EXERCISE DIRECTIONS:
Extract, exactly as written, all lines of the material below from the line that includes "black cake: 1 -> 0" through its last line.

MATERIAL FOR THIS TASK:
Start of Block

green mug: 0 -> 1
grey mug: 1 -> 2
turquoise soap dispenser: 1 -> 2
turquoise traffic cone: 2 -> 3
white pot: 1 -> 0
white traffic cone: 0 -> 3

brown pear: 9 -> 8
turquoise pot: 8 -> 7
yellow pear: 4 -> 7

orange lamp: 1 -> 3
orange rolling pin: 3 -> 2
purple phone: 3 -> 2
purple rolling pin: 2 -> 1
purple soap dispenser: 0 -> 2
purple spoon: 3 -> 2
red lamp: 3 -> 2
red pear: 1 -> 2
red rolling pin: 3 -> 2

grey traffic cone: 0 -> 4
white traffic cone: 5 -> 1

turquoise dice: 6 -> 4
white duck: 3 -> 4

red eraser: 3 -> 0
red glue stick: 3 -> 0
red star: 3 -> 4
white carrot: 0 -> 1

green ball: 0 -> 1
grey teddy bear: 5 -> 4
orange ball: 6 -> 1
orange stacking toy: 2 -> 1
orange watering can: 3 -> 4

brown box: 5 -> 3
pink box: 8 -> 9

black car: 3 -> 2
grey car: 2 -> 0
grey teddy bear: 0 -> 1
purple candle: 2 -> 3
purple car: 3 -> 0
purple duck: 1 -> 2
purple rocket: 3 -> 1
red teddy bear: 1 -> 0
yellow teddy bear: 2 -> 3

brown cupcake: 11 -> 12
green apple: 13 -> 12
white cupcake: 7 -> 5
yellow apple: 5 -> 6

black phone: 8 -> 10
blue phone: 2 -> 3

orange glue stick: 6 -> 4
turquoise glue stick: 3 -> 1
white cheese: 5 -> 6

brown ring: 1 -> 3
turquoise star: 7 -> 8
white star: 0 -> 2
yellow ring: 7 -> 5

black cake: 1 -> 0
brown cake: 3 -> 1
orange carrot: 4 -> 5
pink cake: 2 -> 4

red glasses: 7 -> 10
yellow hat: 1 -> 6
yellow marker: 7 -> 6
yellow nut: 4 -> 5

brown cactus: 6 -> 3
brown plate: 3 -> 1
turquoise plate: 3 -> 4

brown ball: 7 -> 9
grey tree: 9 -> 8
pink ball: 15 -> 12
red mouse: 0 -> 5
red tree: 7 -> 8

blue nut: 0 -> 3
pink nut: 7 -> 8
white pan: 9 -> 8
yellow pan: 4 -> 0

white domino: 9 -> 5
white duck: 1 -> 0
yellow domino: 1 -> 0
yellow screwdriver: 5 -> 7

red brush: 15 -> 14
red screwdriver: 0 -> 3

End of Block

SOLUTION TO THIS PROBLEM:
black cake: 1 -> 0
brown cake: 3 -> 1
orange carrot: 4 -> 5
pink cake: 2 -> 4

red glasses: 7 -> 10
yellow hat: 1 -> 6
yellow marker: 7 -> 6
yellow nut: 4 -> 5

brown cactus: 6 -> 3
brown plate: 3 -> 1
turquoise plate: 3 -> 4

brown ball: 7 -> 9
grey tree: 9 -> 8
pink ball: 15 -> 12
red mouse: 0 -> 5
red tree: 7 -> 8

blue nut: 0 -> 3
pink nut: 7 -> 8
white pan: 9 -> 8
yellow pan: 4 -> 0

white domino: 9 -> 5
white duck: 1 -> 0
yellow domino: 1 -> 0
yellow screwdriver: 5 -> 7

red brush: 15 -> 14
red screwdriver: 0 -> 3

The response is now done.